> Provided data:
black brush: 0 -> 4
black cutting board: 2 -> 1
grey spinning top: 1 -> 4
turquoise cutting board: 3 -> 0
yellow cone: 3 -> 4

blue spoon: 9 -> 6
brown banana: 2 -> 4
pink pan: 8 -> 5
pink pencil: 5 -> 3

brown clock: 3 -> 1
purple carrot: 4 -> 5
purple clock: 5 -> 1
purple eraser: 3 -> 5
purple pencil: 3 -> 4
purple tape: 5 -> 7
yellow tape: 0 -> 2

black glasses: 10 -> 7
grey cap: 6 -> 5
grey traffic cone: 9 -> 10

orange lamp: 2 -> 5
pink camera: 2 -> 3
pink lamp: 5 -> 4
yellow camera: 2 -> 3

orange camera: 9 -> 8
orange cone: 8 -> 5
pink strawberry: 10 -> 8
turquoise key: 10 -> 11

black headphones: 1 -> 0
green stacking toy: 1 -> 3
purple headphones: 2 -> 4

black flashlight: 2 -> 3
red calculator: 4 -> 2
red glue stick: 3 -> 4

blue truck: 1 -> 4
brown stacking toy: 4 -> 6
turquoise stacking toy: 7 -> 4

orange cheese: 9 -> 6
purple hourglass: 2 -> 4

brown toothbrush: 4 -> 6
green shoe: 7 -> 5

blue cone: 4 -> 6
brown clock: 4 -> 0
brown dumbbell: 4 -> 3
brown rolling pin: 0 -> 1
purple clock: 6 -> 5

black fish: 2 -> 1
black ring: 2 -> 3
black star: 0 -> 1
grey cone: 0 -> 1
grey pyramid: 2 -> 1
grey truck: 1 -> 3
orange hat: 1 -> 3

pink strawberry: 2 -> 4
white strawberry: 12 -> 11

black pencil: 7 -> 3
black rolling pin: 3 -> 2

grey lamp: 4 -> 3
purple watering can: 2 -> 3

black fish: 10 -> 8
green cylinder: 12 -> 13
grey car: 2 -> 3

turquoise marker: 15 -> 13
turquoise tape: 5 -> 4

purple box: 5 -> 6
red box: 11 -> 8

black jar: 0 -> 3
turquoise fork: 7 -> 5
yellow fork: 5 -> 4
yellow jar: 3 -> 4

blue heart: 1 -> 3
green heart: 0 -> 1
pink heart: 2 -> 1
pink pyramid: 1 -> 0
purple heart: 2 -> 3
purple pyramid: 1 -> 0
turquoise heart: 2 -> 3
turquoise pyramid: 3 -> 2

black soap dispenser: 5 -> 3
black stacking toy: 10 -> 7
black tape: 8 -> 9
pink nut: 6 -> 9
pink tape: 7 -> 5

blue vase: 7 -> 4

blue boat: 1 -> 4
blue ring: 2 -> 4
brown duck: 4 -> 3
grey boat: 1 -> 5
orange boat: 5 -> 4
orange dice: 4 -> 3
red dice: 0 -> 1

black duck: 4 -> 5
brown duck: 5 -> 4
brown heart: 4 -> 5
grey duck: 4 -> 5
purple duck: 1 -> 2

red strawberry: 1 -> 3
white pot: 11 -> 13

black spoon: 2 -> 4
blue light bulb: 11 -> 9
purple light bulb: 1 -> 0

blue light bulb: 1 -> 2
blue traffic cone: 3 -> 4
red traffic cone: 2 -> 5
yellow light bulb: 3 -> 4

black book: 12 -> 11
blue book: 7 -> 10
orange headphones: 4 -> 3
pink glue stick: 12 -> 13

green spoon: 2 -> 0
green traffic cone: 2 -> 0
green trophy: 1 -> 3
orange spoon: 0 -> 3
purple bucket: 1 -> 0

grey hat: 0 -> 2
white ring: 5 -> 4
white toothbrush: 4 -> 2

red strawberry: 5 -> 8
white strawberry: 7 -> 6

> Assignment:
Report all lines in the listing above that contain the word "cutting".

> Written response:
black cutting board: 2 -> 1
turquoise cutting board: 3 -> 0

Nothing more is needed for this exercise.